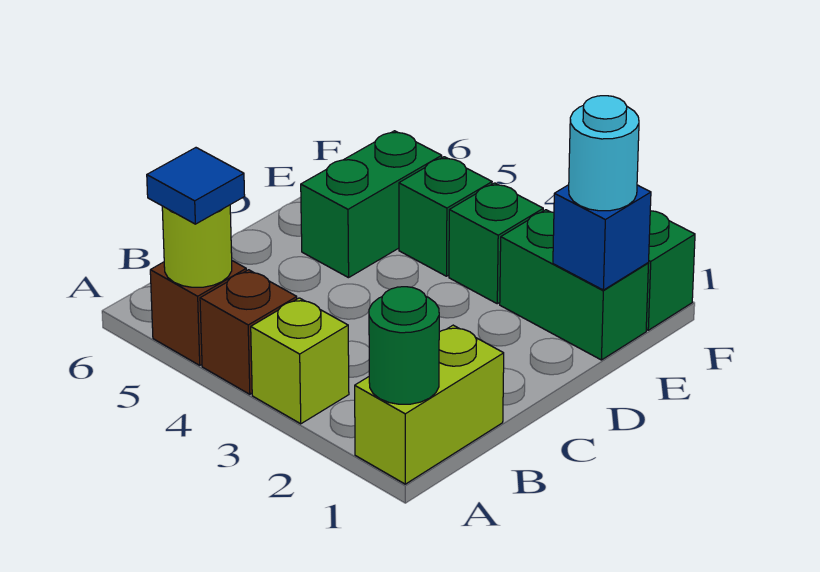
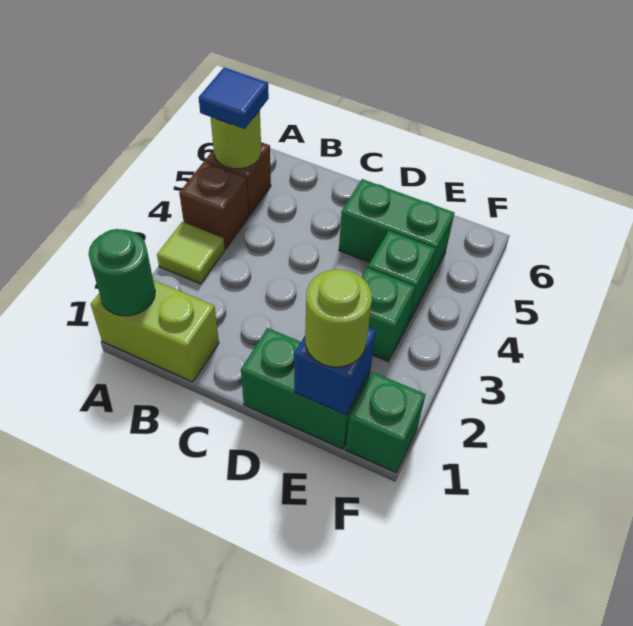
lime brick A3 level 1 -> lime tile A3 level 1
green brick E1:E2 level 1 -> green brick D1:E1 level 1
cyan round brick E1 level 3 -> lime round brick E1 level 3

## Work order
Transcribe all of the material exactly and leave out its pictures.

## Expected answer
lime brick A3 level 1 -> lime tile A3 level 1
green brick E1:E2 level 1 -> green brick D1:E1 level 1
cyan round brick E1 level 3 -> lime round brick E1 level 3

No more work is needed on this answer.